» **What is being asked**
The entries are to be given again in full. Every word must match.

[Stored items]
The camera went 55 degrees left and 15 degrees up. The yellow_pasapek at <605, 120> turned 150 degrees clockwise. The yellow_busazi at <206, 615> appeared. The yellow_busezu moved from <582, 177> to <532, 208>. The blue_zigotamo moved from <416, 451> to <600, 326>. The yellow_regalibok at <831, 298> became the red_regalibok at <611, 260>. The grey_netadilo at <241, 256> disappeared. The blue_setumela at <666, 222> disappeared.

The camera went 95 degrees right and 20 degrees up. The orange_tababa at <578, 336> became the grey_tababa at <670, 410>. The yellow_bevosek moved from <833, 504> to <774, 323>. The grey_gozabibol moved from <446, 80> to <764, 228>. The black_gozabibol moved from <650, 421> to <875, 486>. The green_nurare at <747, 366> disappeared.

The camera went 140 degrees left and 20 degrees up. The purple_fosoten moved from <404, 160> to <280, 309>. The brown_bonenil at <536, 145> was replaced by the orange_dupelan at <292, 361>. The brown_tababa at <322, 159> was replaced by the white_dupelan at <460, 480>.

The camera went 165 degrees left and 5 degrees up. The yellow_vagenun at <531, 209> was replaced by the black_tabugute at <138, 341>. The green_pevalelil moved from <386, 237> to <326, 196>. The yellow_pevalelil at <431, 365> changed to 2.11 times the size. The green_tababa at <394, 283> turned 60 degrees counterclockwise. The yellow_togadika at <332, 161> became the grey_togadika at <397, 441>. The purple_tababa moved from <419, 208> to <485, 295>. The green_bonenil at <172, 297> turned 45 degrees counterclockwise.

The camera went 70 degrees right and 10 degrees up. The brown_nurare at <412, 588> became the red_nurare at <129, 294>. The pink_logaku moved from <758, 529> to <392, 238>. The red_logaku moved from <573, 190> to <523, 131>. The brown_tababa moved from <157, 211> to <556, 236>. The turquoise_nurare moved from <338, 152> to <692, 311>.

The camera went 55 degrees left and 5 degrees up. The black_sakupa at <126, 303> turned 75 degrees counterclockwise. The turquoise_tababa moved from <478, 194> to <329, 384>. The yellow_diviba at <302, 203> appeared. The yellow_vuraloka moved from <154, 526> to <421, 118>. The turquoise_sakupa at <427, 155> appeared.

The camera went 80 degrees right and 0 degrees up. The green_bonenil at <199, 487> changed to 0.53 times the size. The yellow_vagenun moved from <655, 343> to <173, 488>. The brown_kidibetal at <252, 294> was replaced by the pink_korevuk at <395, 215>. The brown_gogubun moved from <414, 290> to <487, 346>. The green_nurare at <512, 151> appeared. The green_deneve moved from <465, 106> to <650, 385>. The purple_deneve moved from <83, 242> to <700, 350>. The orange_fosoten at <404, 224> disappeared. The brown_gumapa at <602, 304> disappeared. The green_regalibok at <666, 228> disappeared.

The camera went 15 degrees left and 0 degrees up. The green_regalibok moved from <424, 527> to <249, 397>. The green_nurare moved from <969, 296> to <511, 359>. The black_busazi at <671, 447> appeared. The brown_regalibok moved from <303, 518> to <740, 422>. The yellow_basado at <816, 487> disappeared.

» **Worked solution**
The camera went 55 degrees left and 15 degrees up. The yellow_pasapek at <605, 120> turned 150 degrees clockwise. The yellow_busazi at <206, 615> appeared. The yellow_busezu moved from <582, 177> to <532, 208>. The blue_zigotamo moved from <416, 451> to <600, 326>. The yellow_regalibok at <831, 298> became the red_regalibok at <611, 260>. The grey_netadilo at <241, 256> disappeared. The blue_setumela at <666, 222> disappeared.

The camera went 95 degrees right and 20 degrees up. The orange_tababa at <578, 336> became the grey_tababa at <670, 410>. The yellow_bevosek moved from <833, 504> to <774, 323>. The grey_gozabibol moved from <446, 80> to <764, 228>. The black_gozabibol moved from <650, 421> to <875, 486>. The green_nurare at <747, 366> disappeared.

The camera went 140 degrees left and 20 degrees up. The purple_fosoten moved from <404, 160> to <280, 309>. The brown_bonenil at <536, 145> was replaced by the orange_dupelan at <292, 361>. The brown_tababa at <322, 159> was replaced by the white_dupelan at <460, 480>.

The camera went 165 degrees left and 5 degrees up. The yellow_vagenun at <531, 209> was replaced by the black_tabugute at <138, 341>. The green_pevalelil moved from <386, 237> to <326, 196>. The yellow_pevalelil at <431, 365> changed to 2.11 times the size. The green_tababa at <394, 283> turned 60 degrees counterclockwise. The yellow_togadika at <332, 161> became the grey_togadika at <397, 441>. The purple_tababa moved from <419, 208> to <485, 295>. The green_bonenil at <172, 297> turned 45 degrees counterclockwise.

The camera went 70 degrees right and 10 degrees up. The brown_nurare at <412, 588> became the red_nurare at <129, 294>. The pink_logaku moved from <758, 529> to <392, 238>. The red_logaku moved from <573, 190> to <523, 131>. The brown_tababa moved from <157, 211> to <556, 236>. The turquoise_nurare moved from <338, 152> to <692, 311>.

The camera went 55 degrees left and 5 degrees up. The black_sakupa at <126, 303> turned 75 degrees counterclockwise. The turquoise_tababa moved from <478, 194> to <329, 384>. The yellow_diviba at <302, 203> appeared. The yellow_vuraloka moved from <154, 526> to <421, 118>. The turquoise_sakupa at <427, 155> appeared.

The camera went 80 degrees right and 0 degrees up. The green_bonenil at <199, 487> changed to 0.53 times the size. The yellow_vagenun moved from <655, 343> to <173, 488>. The brown_kidibetal at <252, 294> was replaced by the pink_korevuk at <395, 215>. The brown_gogubun moved from <414, 290> to <487, 346>. The green_nurare at <512, 151> appeared. The green_deneve moved from <465, 106> to <650, 385>. The purple_deneve moved from <83, 242> to <700, 350>. The orange_fosoten at <404, 224> disappeared. The brown_gumapa at <602, 304> disappeared. The green_regalibok at <666, 228> disappeared.

The camera went 15 degrees left and 0 degrees up. The green_regalibok moved from <424, 527> to <249, 397>. The green_nurare moved from <969, 296> to <511, 359>. The black_busazi at <671, 447> appeared. The brown_regalibok moved from <303, 518> to <740, 422>. The yellow_basado at <816, 487> disappeared.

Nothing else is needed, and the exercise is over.